Before-and-after object lists:
--*--

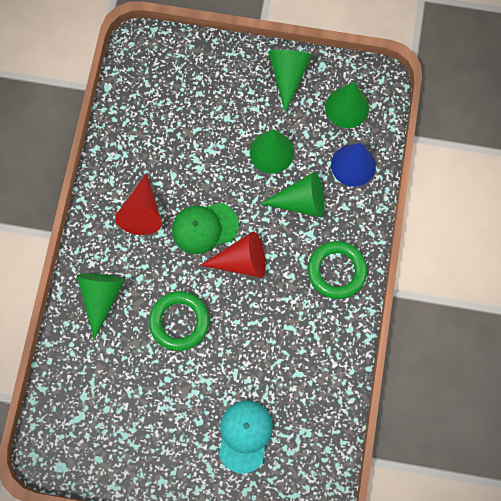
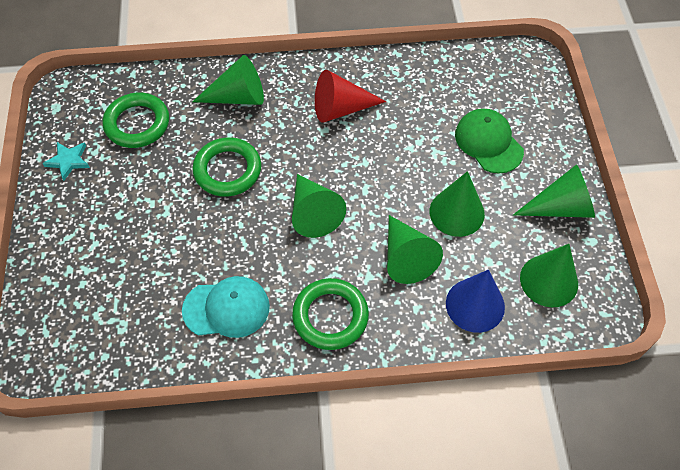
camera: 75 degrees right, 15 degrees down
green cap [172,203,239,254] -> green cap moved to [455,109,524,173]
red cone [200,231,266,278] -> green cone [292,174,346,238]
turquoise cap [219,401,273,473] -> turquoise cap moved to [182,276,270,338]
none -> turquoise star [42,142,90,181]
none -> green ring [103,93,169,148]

--*--

PROBLEM TO SOLVE:
Read the entries above and find each line holding the word "turquoise". Copy it out.

WRITTEN RESPONSE:
turquoise cap [219,401,273,473] -> turquoise cap moved to [182,276,270,338]
none -> turquoise star [42,142,90,181]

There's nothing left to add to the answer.